■ EXERCISE: Look through the records below for the word "none". Report how many lines have it, and only that number.
START SUPPLIED MATERIAL
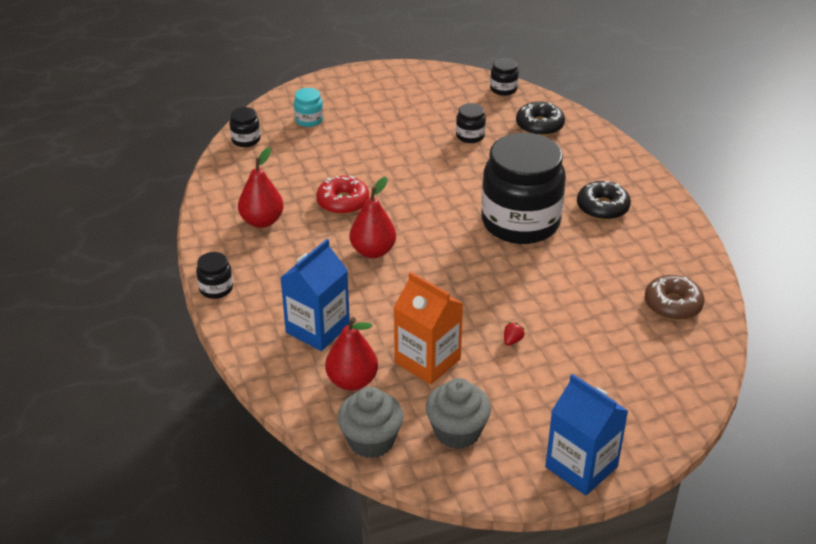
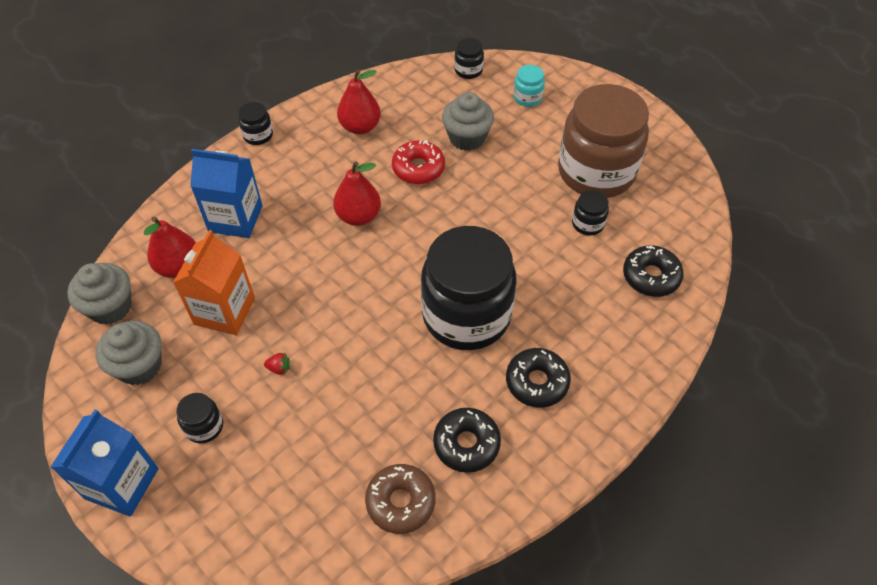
camera: 65 degrees right, 15 degrees up
black jar [490,58,519,96] -> black jar moved to [176,393,223,443]
none -> black donut [433,408,501,473]
none -> grey cupcake [442,92,494,151]
none -> brown jar [558,84,649,198]

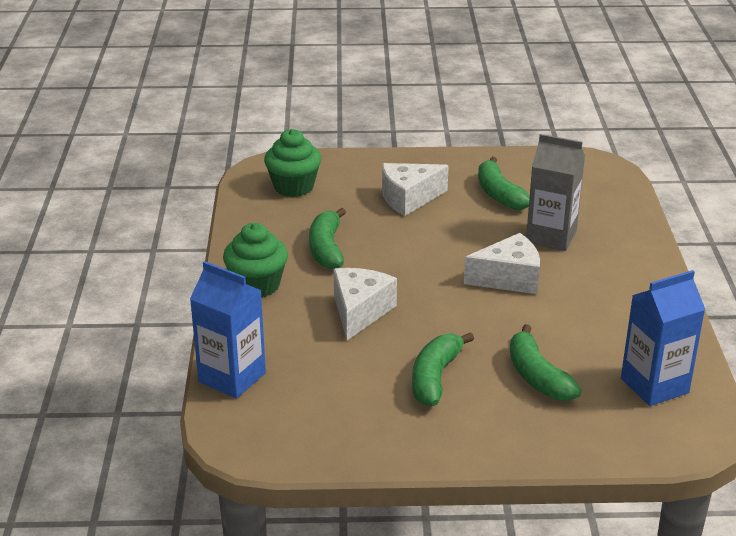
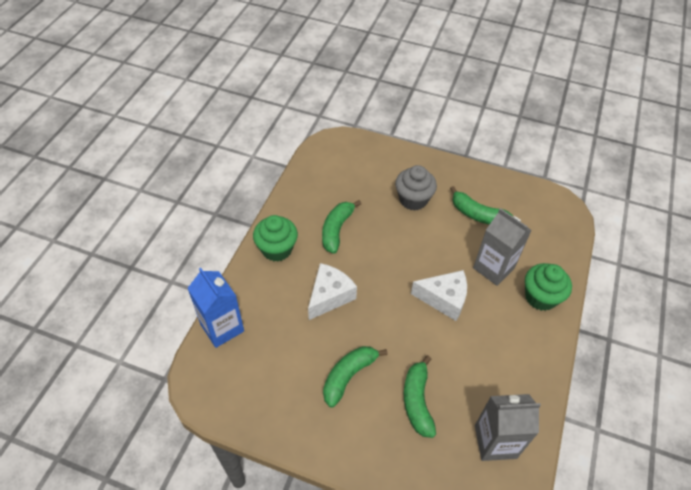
camera: 20 degrees right, 20 degrees up
green cupcake [264,129,321,197] -> green cupcake moved to [525,263,572,311]
white cheese [382,163,449,216] -> grey cupcake [395,165,437,211]
green banana [478,157,530,210] -> green banana turned 60 degrees counterclockwise [450,186,513,225]
blue carton [621,270,706,406] -> grey carton [475,394,541,461]

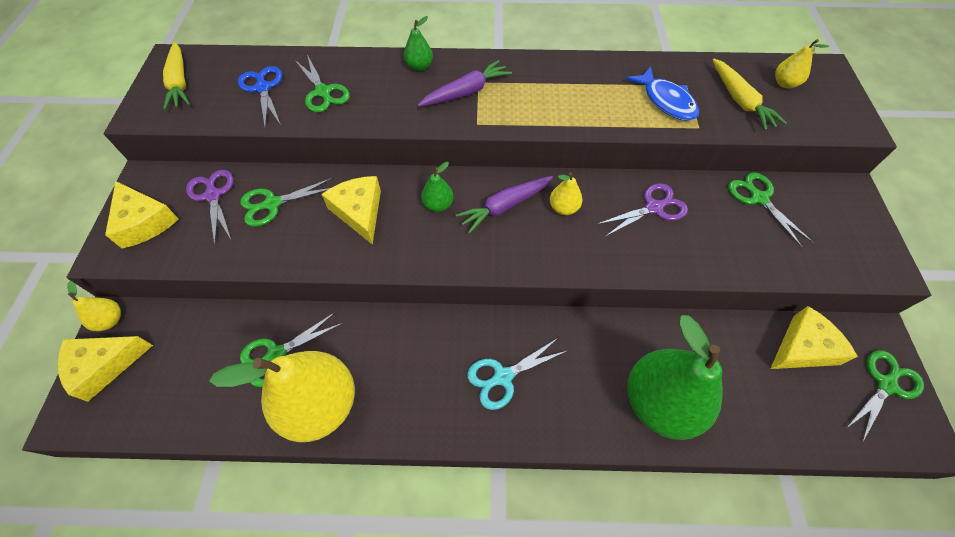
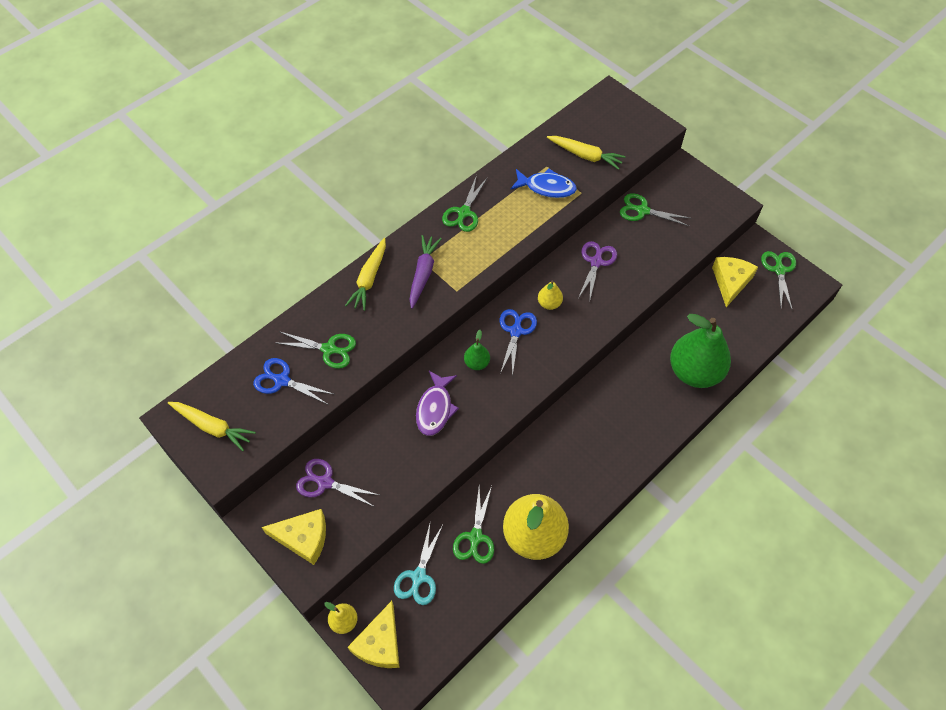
camera: 45 degrees left, 0 degrees up
green scissors [240,178,333,227] -> green scissors moved to [442,175,487,232]
yellow cheese [321,176,381,245] -> purple fish [416,371,459,436]
green pear [404,16,433,71] -> yellow carrot [345,238,386,311]
purple carrot [455,176,553,234] -> blue scissors [500,309,537,377]
turquoise scissors [467,338,567,410] -> turquoise scissors moved to [394,524,443,605]
yellow pear [775,39,829,88] -> none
END SUPPLIED MATERIAL
■ OUTPUT OF THE TASK: 4